Task to complete:
Copy word for word the lines from the one containing "Identify the location of object located" through the end of the items, including both.

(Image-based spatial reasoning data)
— Begin —

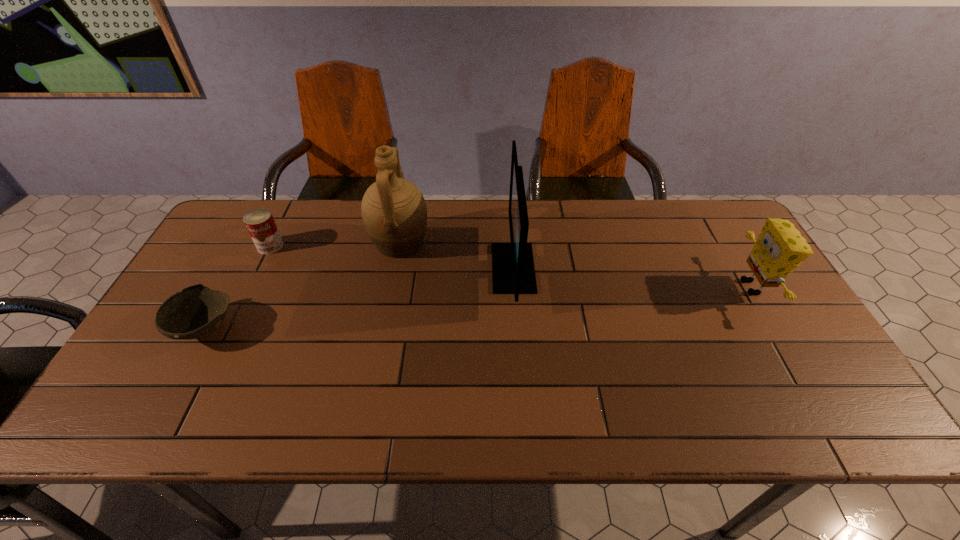
Identify the location of object that is at the right edge. (780, 248).

Identify the location of object located at the far left corner. (260, 223).

The image size is (960, 540). I want to click on free space at the far edge of the desktop, so click(x=540, y=205).

At what (x,y) coordinates should I click in order to perform the action: click on vacant space at the left edge. Please return your answer as a coordinate pair (x, y). The height and width of the screenshot is (540, 960). Looking at the image, I should click on (164, 339).

In the image, there is a desktop. Identify the location of vacant space at the right edge. (737, 253).

At what (x,y) coordinates should I click in order to perform the action: click on vacant space at the far left corner. Please return your answer as a coordinate pair (x, y). Looking at the image, I should click on pyautogui.click(x=234, y=227).

Where is `vacant point located between the second shortest object and the third object from left to right`? The height and width of the screenshot is (540, 960). vacant point located between the second shortest object and the third object from left to right is located at coordinates (335, 245).

Find the location of `unoccupied position between the shortest object and the third object from left to right`. unoccupied position between the shortest object and the third object from left to right is located at coordinates (302, 286).

Identify the location of unoccupied area between the shortest object and the can. The image size is (960, 540). (238, 287).

You are a GUI agent. You are given a task and a screenshot of the screen. Output one action in this format:
    pyautogui.click(x=<x>, y=<y>)
    Task: Click on the unoccupied position between the third tallest object and the pitcher
    The width and height of the screenshot is (960, 540).
    Given the screenshot: What is the action you would take?
    pyautogui.click(x=576, y=265)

— End —

Worked answer:
Identify the location of object located at the far left corner. (260, 223).

The image size is (960, 540). I want to click on free space at the far edge of the desktop, so click(x=540, y=205).

At what (x,y) coordinates should I click in order to perform the action: click on vacant space at the left edge. Please return your answer as a coordinate pair (x, y). The height and width of the screenshot is (540, 960). Looking at the image, I should click on (164, 339).

In the image, there is a desktop. Identify the location of vacant space at the right edge. (737, 253).

At what (x,y) coordinates should I click in order to perform the action: click on vacant space at the far left corner. Please return your answer as a coordinate pair (x, y). Looking at the image, I should click on pyautogui.click(x=234, y=227).

Where is `vacant point located between the second shortest object and the third object from left to right`? The height and width of the screenshot is (540, 960). vacant point located between the second shortest object and the third object from left to right is located at coordinates (335, 245).

Find the location of `unoccupied position between the shortest object and the third object from left to right`. unoccupied position between the shortest object and the third object from left to right is located at coordinates (302, 286).

Identify the location of unoccupied area between the shortest object and the can. The image size is (960, 540). (238, 287).

You are a GUI agent. You are given a task and a screenshot of the screen. Output one action in this format:
    pyautogui.click(x=<x>, y=<y>)
    Task: Click on the unoccupied position between the third tallest object and the pitcher
    The width and height of the screenshot is (960, 540).
    Given the screenshot: What is the action you would take?
    pyautogui.click(x=576, y=265)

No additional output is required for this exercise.